What the exercise asks:
A single figure is wanted: the count of lines below containing the string "none".

(Before-and-after scene images)
####################

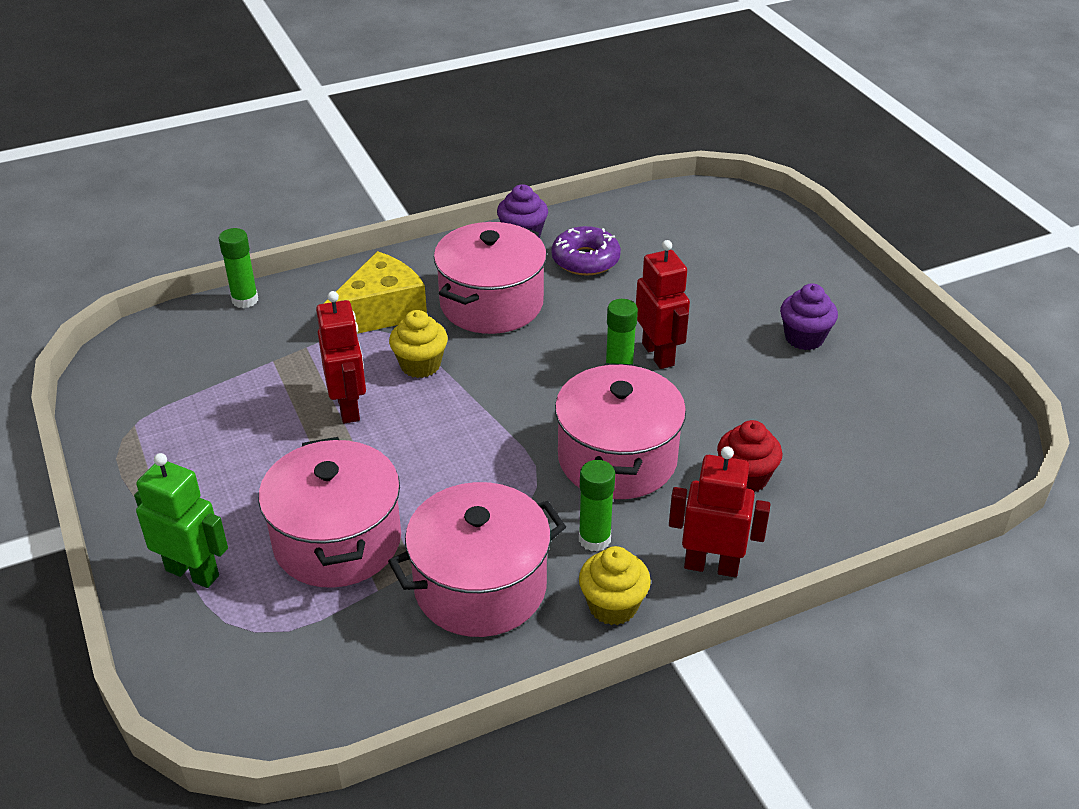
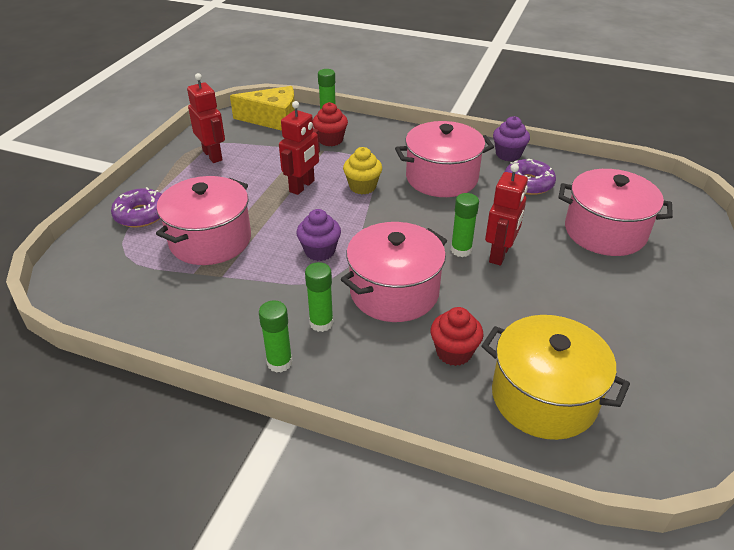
camera: 45 degrees right, 0 degrees up
(193, 572) = (141, 215): green robot -> purple donut
(295, 329) = (330, 140): none -> red cupcake
(380, 312) = (380, 153): yellow cheese -> yellow cheese (273, 119)
(480, 586) = (235, 304): pink pot -> pink pot (605, 232)
(613, 606) = (279, 362): yellow cupcake -> green glue stick
(711, 566) = (361, 383): red robot -> red robot (213, 155)
(804, 338) = (614, 301): purple cupcake -> purple cupcake (320, 251)
(859, 464) = (543, 397): none -> yellow pot

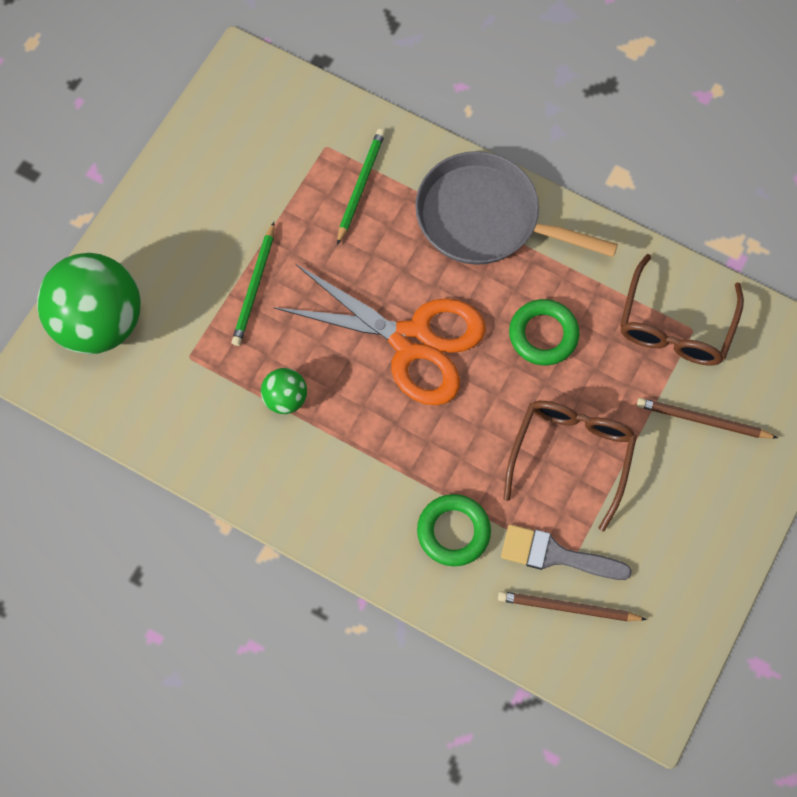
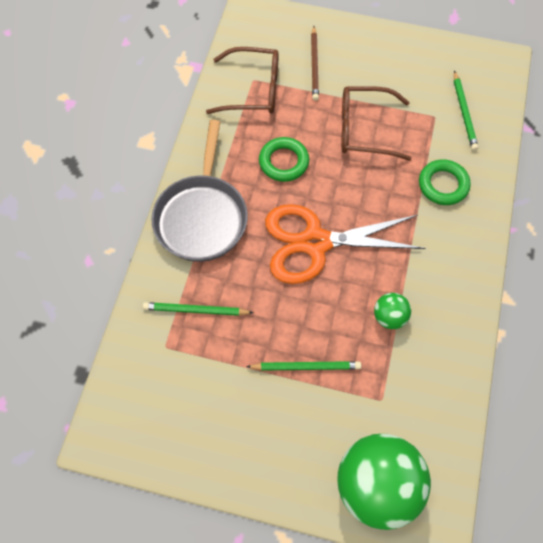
camera: 105 degrees left, 5 degrees down
(412, 341) = (315, 242): orange scissors -> orange scissors turned 105 degrees counterclockwise
(556, 555) = (433, 125): grey brush -> none
(568, 608) = (464, 112): brown pencil -> green pencil

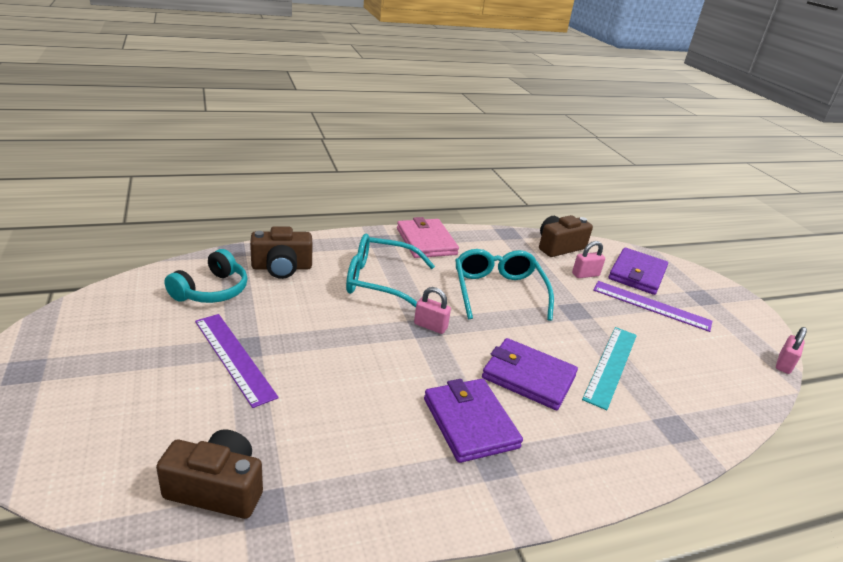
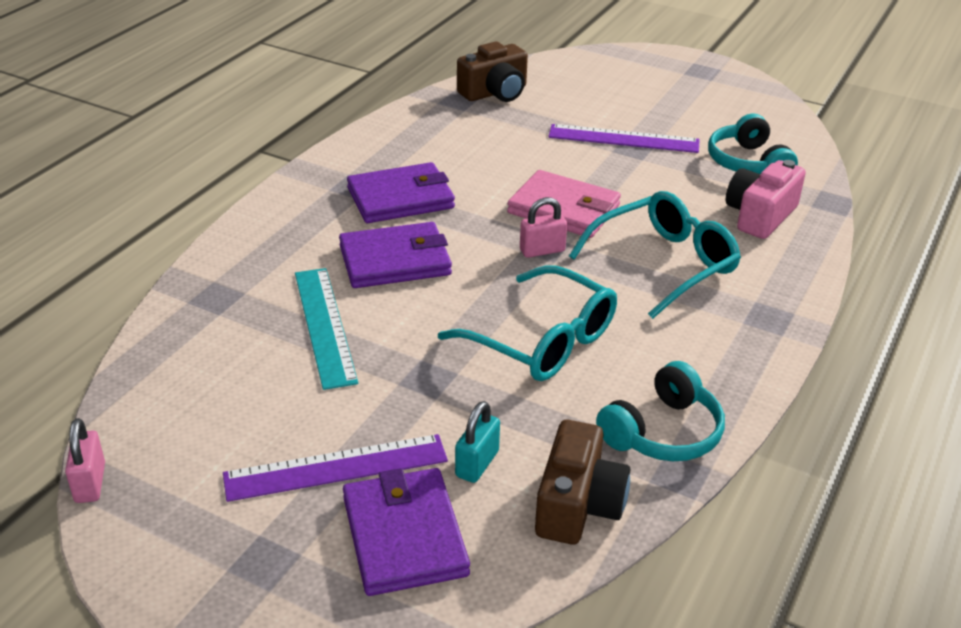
camera: 140 degrees right, 5 degrees up
(282, 267) = (760, 216): brown camera -> pink camera
(426, 241) = (730, 358): pink wallet -> pink wallet (564, 209)
(470, 422) = (400, 198): purple wallet -> purple wallet turned 45 degrees counterclockwise
(495, 242) = (663, 432): none -> turquoise headphones
(585, 275) = (477, 464): pink padlock -> turquoise padlock

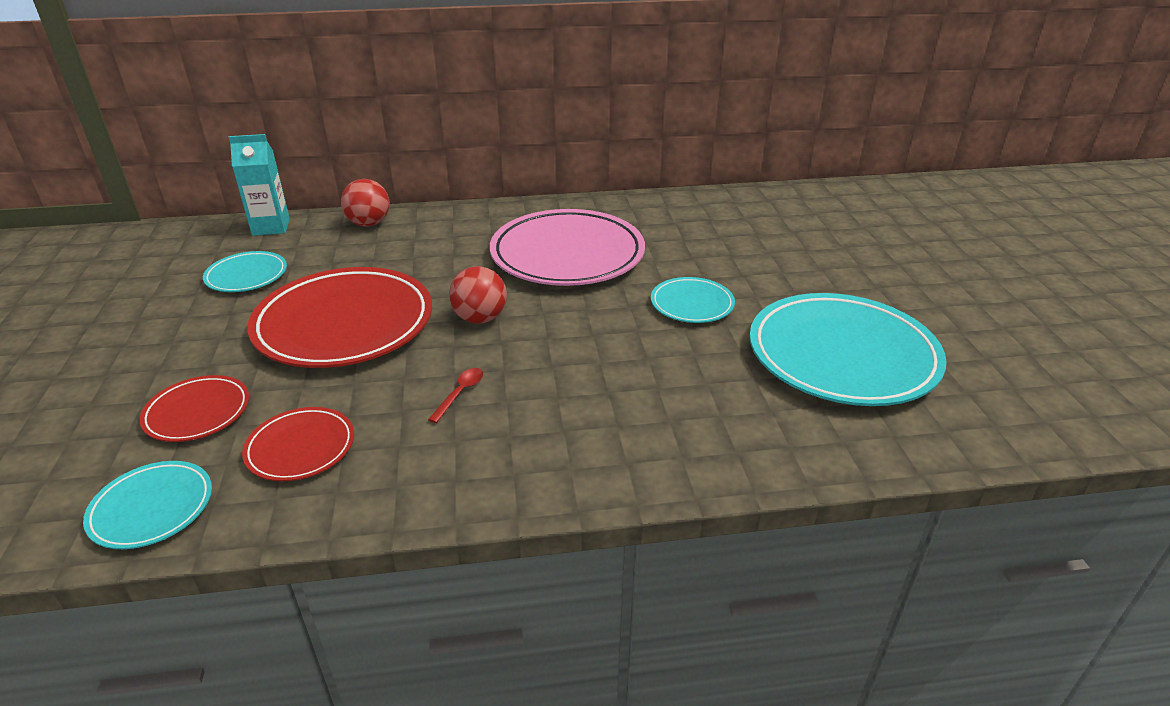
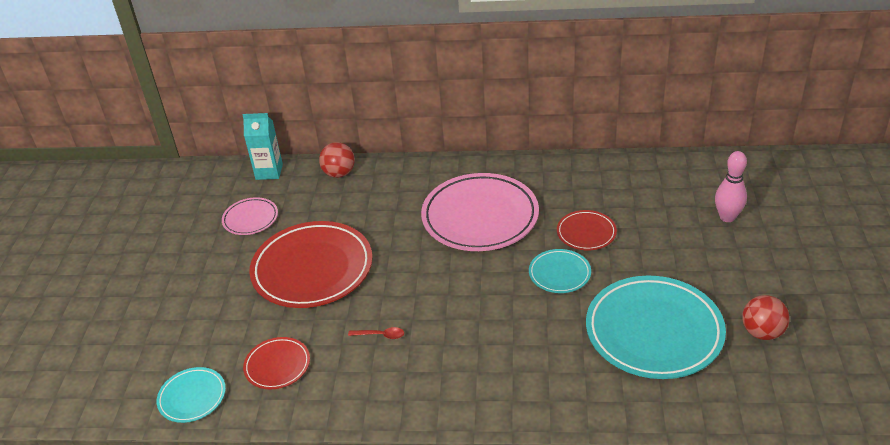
camera: 15 degrees right, 5 degrees up
(197, 412) = (217, 332): red plate -> red plate (586, 233)
(246, 276) = (250, 219): turquoise plate -> pink plate
(460, 393) = (380, 335): red spoon -> red spoon turned 60 degrees clockwise
(480, 318) = (404, 273): red ball -> red ball (762, 332)
(870, 237) = (727, 217): none -> pink bowling pin

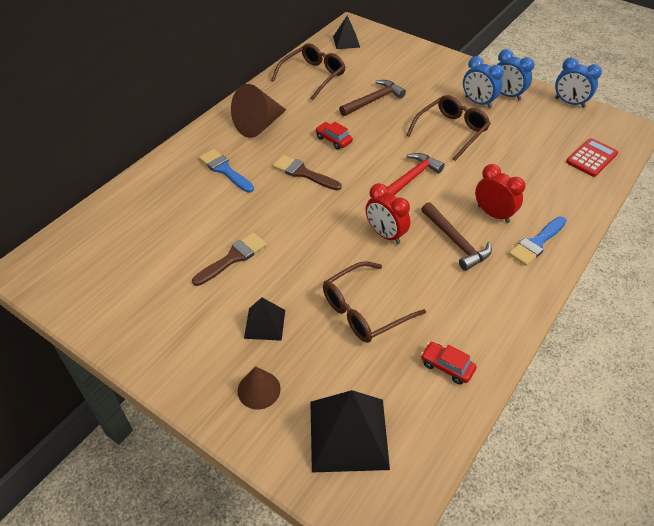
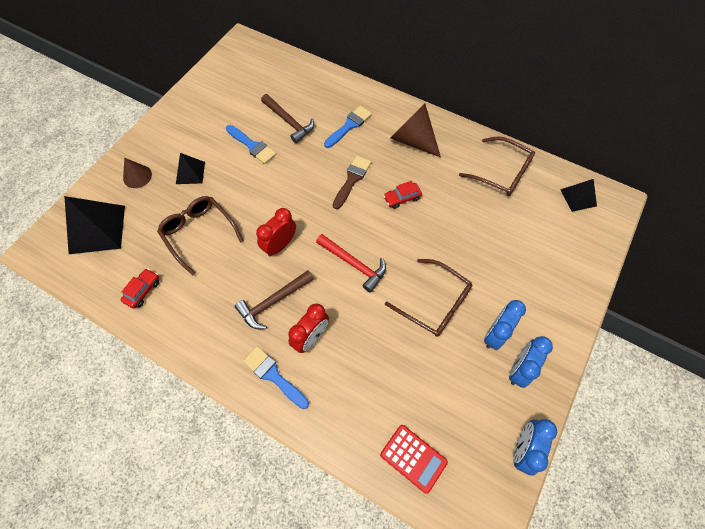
camera: 85 degrees right, 15 degrees up
(233, 258) = (252, 146): brown brush -> blue brush
(333, 140) = (402, 198): red car -> red car turned 150 degrees counterclockwise
(374, 100) = (473, 229): brown hammer -> brown hammer (289, 122)

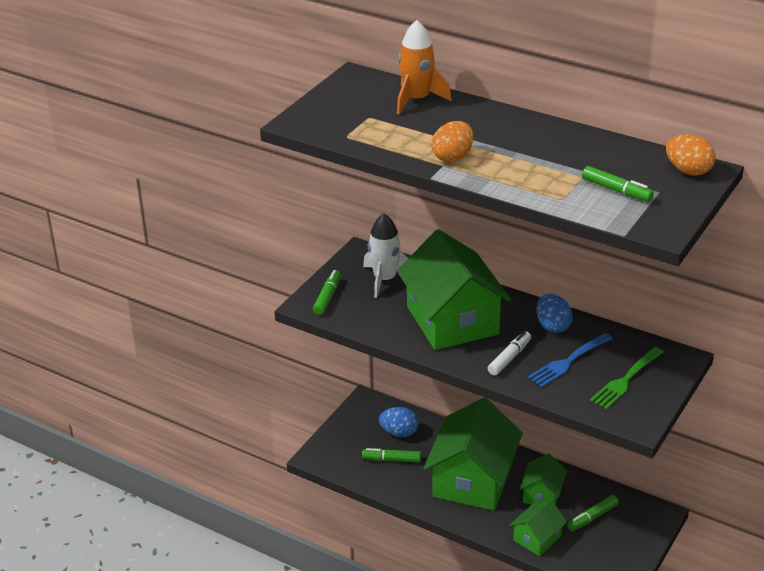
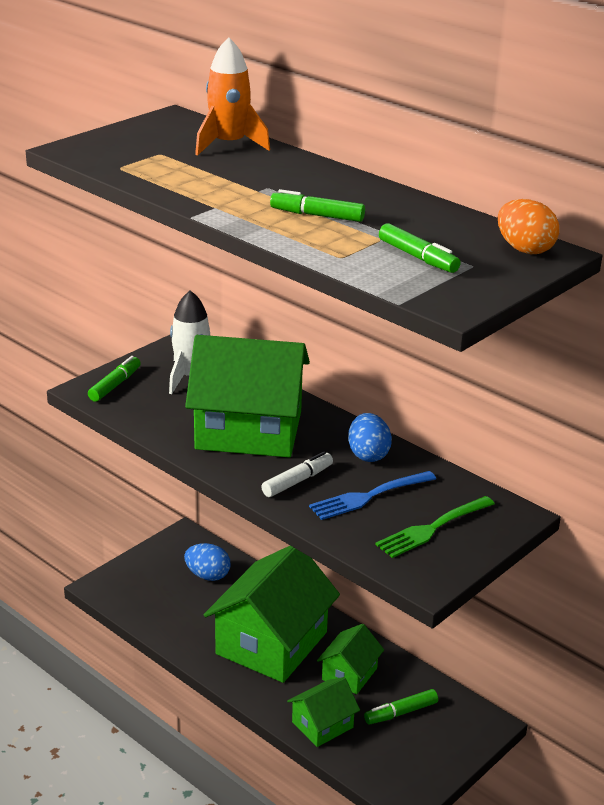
camera: 10 degrees right, 5 degrees down
(391, 460) = (186, 604): green marker -> green marker (317, 215)
(452, 157) = (232, 201): orange egg -> none
(452, 320) = (248, 430): green house -> green house turned 75 degrees counterclockwise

####################

Expected output:
6